**Work to complete:** In the entries below, find the line with "OLED1 pin VCC: 3V3 -> VIN" and the line with "MATRIX2 pin CLK: D18 -> VP"; give again those lines and every line between them, exactly.

**Before-and-after change data:**
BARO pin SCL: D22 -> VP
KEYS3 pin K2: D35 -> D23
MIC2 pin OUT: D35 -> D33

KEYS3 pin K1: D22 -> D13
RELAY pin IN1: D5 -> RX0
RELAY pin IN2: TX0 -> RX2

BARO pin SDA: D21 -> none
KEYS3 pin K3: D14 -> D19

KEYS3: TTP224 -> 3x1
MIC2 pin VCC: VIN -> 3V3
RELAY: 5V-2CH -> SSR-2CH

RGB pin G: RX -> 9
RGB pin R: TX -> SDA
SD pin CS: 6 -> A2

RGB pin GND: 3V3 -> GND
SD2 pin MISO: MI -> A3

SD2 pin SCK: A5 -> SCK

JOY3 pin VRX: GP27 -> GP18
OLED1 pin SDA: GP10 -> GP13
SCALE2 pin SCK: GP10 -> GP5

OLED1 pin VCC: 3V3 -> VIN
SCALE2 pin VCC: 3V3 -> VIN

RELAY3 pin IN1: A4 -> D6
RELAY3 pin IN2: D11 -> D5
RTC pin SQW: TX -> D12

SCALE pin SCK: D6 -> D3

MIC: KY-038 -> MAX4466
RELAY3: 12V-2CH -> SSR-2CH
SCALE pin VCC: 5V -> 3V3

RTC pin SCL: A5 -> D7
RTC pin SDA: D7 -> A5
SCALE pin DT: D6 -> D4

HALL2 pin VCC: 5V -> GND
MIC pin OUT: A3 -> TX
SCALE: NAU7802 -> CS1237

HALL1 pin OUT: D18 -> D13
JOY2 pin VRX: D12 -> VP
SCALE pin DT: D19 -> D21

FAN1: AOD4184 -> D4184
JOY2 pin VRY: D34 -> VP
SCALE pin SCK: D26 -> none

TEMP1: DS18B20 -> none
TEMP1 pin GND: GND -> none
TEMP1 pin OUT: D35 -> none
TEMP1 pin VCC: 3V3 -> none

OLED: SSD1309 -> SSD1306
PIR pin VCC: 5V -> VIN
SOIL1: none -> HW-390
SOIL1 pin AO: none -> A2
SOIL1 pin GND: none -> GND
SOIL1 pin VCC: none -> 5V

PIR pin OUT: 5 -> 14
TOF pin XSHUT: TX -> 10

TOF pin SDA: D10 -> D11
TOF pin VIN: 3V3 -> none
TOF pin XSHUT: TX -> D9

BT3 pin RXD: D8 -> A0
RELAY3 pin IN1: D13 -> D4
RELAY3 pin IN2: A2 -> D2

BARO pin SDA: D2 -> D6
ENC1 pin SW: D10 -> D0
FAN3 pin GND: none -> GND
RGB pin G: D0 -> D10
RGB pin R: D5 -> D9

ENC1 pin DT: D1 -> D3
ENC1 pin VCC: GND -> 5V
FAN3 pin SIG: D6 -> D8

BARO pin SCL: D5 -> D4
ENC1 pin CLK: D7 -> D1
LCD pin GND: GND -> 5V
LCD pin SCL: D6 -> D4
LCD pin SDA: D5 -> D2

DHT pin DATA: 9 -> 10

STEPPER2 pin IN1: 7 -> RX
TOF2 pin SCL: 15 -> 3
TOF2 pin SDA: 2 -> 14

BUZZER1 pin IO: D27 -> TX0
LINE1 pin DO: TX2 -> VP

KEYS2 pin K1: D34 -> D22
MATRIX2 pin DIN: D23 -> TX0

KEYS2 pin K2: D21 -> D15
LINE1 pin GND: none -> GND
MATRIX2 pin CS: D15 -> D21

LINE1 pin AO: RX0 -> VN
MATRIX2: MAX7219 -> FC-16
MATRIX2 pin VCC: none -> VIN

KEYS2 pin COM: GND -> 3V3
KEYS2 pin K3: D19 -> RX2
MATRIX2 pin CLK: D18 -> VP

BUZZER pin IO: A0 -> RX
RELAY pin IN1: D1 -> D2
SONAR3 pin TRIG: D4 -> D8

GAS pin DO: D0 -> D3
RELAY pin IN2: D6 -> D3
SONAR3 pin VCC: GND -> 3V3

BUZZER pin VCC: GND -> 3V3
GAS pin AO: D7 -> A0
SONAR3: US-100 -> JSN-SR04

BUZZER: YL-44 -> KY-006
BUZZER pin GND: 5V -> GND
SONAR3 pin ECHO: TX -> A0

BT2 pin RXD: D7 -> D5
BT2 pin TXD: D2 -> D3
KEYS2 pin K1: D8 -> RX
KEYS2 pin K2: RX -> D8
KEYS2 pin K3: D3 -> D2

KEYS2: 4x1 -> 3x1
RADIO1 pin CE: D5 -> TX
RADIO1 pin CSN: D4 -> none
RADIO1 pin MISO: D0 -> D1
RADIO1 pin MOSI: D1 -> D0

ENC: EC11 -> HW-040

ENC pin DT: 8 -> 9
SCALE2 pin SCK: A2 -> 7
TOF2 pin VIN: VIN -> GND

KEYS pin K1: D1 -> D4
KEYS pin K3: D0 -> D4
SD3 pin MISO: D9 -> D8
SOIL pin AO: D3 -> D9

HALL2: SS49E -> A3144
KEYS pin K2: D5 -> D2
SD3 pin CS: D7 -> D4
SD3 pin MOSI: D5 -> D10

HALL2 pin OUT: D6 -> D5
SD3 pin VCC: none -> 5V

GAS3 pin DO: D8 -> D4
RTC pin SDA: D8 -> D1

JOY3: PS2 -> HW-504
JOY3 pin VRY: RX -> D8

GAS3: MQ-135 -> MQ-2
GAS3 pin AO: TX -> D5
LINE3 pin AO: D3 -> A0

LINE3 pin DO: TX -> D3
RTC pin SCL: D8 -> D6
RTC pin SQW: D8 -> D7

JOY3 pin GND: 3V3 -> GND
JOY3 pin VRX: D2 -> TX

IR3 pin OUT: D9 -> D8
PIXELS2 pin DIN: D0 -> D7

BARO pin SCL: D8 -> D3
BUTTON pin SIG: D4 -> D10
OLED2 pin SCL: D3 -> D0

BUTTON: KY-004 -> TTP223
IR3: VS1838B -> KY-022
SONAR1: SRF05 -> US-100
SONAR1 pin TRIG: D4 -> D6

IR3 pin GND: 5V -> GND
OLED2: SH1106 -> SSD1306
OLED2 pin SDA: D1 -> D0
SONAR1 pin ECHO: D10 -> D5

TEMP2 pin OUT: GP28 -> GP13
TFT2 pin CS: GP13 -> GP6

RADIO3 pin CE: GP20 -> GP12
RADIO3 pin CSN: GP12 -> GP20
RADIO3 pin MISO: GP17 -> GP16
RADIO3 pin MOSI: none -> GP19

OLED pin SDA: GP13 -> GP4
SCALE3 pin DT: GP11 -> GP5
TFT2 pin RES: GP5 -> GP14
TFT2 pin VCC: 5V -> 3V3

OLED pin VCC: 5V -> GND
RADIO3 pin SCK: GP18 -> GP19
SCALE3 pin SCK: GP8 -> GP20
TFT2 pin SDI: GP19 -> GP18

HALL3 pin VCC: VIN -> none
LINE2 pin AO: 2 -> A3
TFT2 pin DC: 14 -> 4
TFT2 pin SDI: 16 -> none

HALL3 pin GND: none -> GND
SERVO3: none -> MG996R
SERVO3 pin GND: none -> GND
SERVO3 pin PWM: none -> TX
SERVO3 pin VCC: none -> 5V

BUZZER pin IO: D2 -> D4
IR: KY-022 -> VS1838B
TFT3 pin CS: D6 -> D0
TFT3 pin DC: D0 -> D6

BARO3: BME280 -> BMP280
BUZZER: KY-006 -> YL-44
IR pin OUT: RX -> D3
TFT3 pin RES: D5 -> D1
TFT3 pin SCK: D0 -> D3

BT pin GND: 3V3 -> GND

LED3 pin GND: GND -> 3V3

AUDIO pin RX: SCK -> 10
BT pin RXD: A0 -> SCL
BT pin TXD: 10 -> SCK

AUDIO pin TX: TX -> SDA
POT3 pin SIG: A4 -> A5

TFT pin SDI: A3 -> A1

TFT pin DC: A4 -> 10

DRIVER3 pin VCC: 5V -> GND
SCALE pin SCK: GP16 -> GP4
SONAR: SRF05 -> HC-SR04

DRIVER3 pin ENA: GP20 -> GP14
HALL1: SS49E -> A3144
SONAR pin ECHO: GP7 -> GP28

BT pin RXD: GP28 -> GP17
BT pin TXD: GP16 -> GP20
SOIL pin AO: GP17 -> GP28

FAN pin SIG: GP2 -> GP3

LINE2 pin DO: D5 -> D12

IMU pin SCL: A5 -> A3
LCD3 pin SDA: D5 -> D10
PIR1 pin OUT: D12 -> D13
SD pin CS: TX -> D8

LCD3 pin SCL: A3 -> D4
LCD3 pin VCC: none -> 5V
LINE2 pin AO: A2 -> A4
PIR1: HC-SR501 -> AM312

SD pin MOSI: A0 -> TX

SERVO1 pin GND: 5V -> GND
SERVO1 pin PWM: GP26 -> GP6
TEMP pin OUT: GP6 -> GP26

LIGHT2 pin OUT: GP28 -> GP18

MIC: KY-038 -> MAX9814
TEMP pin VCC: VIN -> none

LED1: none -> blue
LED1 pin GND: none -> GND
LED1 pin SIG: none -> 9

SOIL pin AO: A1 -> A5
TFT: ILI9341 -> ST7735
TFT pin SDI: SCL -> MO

**Output of the task:**
OLED1 pin VCC: 3V3 -> VIN
SCALE2 pin VCC: 3V3 -> VIN

RELAY3 pin IN1: A4 -> D6
RELAY3 pin IN2: D11 -> D5
RTC pin SQW: TX -> D12

SCALE pin SCK: D6 -> D3

MIC: KY-038 -> MAX4466
RELAY3: 12V-2CH -> SSR-2CH
SCALE pin VCC: 5V -> 3V3

RTC pin SCL: A5 -> D7
RTC pin SDA: D7 -> A5
SCALE pin DT: D6 -> D4

HALL2 pin VCC: 5V -> GND
MIC pin OUT: A3 -> TX
SCALE: NAU7802 -> CS1237

HALL1 pin OUT: D18 -> D13
JOY2 pin VRX: D12 -> VP
SCALE pin DT: D19 -> D21

FAN1: AOD4184 -> D4184
JOY2 pin VRY: D34 -> VP
SCALE pin SCK: D26 -> none

TEMP1: DS18B20 -> none
TEMP1 pin GND: GND -> none
TEMP1 pin OUT: D35 -> none
TEMP1 pin VCC: 3V3 -> none

OLED: SSD1309 -> SSD1306
PIR pin VCC: 5V -> VIN
SOIL1: none -> HW-390
SOIL1 pin AO: none -> A2
SOIL1 pin GND: none -> GND
SOIL1 pin VCC: none -> 5V

PIR pin OUT: 5 -> 14
TOF pin XSHUT: TX -> 10

TOF pin SDA: D10 -> D11
TOF pin VIN: 3V3 -> none
TOF pin XSHUT: TX -> D9

BT3 pin RXD: D8 -> A0
RELAY3 pin IN1: D13 -> D4
RELAY3 pin IN2: A2 -> D2

BARO pin SDA: D2 -> D6
ENC1 pin SW: D10 -> D0
FAN3 pin GND: none -> GND
RGB pin G: D0 -> D10
RGB pin R: D5 -> D9

ENC1 pin DT: D1 -> D3
ENC1 pin VCC: GND -> 5V
FAN3 pin SIG: D6 -> D8

BARO pin SCL: D5 -> D4
ENC1 pin CLK: D7 -> D1
LCD pin GND: GND -> 5V
LCD pin SCL: D6 -> D4
LCD pin SDA: D5 -> D2

DHT pin DATA: 9 -> 10

STEPPER2 pin IN1: 7 -> RX
TOF2 pin SCL: 15 -> 3
TOF2 pin SDA: 2 -> 14

BUZZER1 pin IO: D27 -> TX0
LINE1 pin DO: TX2 -> VP

KEYS2 pin K1: D34 -> D22
MATRIX2 pin DIN: D23 -> TX0

KEYS2 pin K2: D21 -> D15
LINE1 pin GND: none -> GND
MATRIX2 pin CS: D15 -> D21

LINE1 pin AO: RX0 -> VN
MATRIX2: MAX7219 -> FC-16
MATRIX2 pin VCC: none -> VIN

KEYS2 pin COM: GND -> 3V3
KEYS2 pin K3: D19 -> RX2
MATRIX2 pin CLK: D18 -> VP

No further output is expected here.